# THE DATA
====
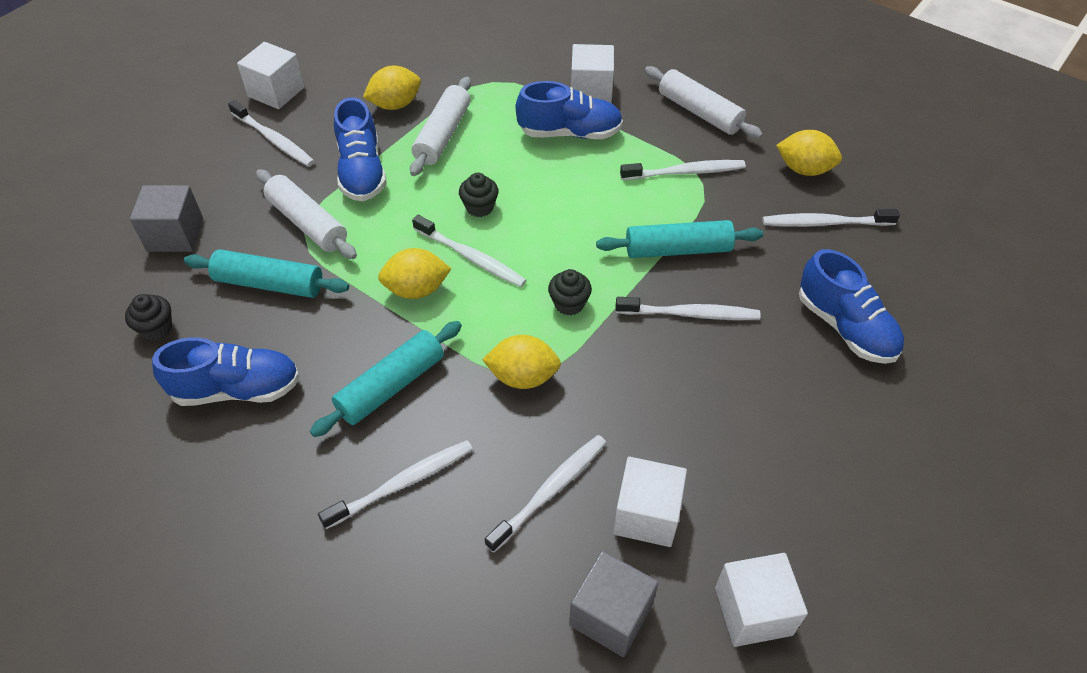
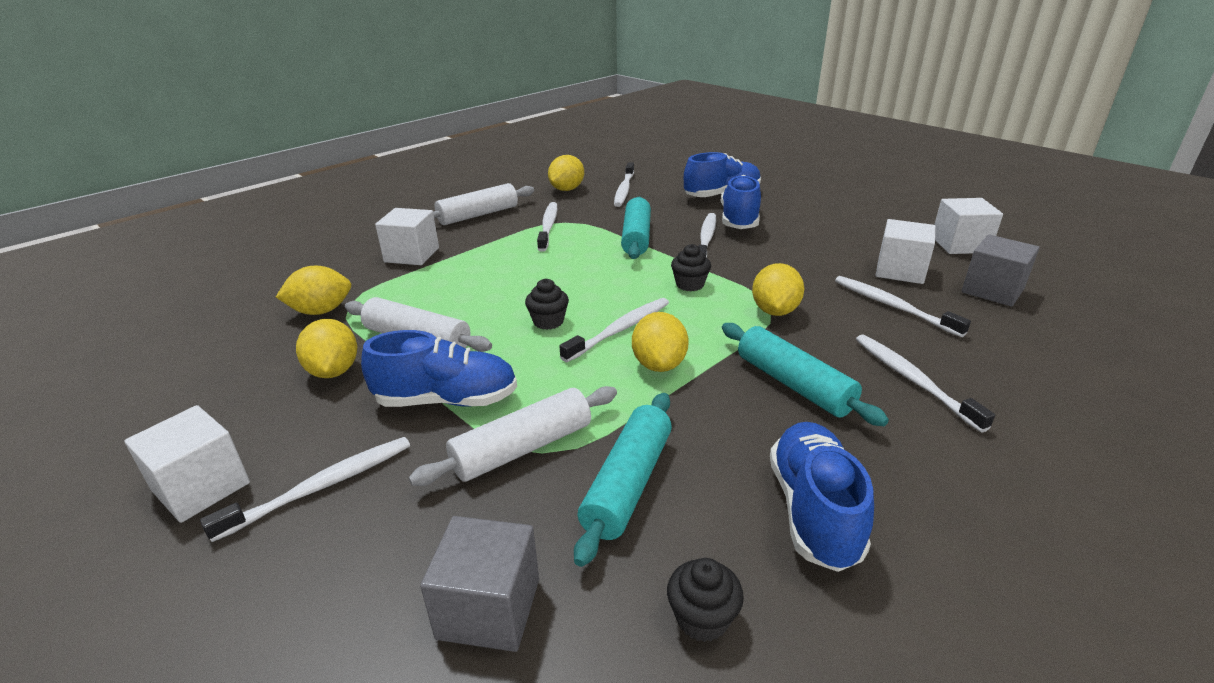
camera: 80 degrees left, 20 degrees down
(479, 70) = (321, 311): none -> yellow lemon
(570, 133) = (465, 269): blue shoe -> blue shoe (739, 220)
====
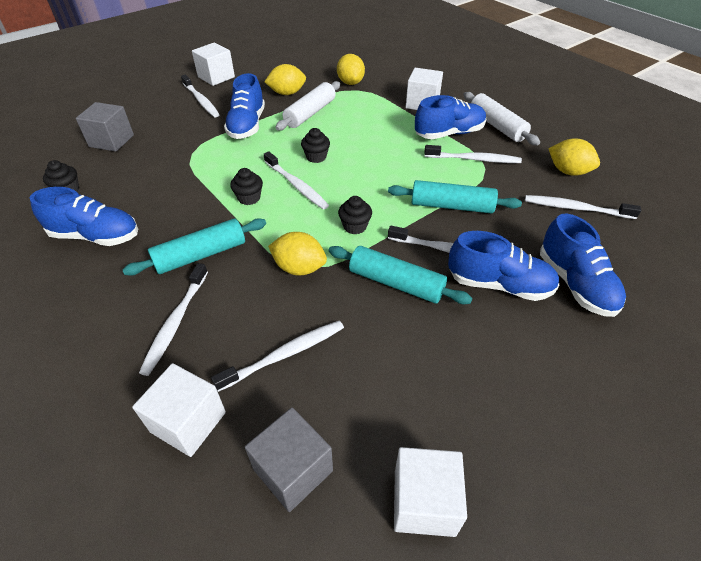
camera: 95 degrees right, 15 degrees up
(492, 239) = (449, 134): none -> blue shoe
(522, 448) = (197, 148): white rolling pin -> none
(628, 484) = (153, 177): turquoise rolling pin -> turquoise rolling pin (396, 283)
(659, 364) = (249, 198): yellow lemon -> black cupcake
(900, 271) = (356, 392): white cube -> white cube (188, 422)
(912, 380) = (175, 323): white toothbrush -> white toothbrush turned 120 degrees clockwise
====
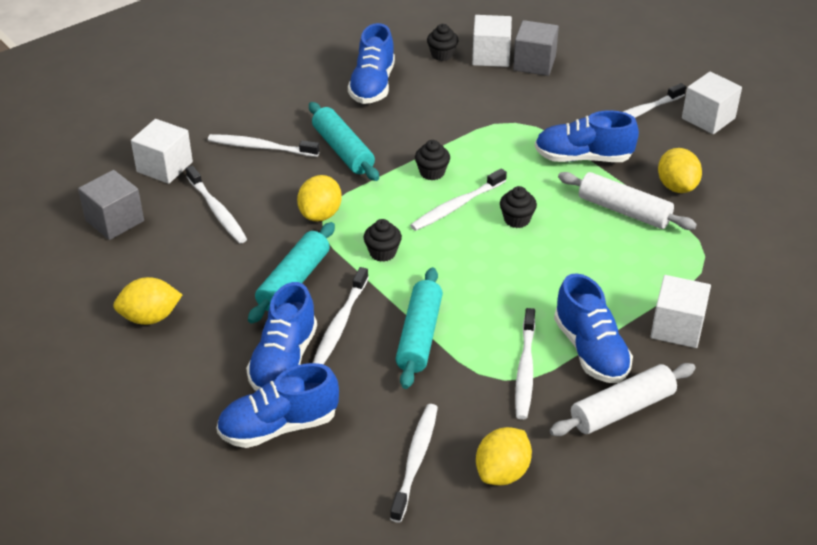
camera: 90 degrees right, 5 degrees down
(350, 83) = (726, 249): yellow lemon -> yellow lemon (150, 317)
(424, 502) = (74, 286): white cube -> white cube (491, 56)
====
All lines in the listing above from the line containing "camera: 80 degrees left, 20 degrees down" to the line containing "(570, 133) = (465, 269): blue", inclusive, should be retyped exactly; no other lines should appear.

camera: 80 degrees left, 20 degrees down
(479, 70) = (321, 311): none -> yellow lemon
(570, 133) = (465, 269): blue shoe -> blue shoe (739, 220)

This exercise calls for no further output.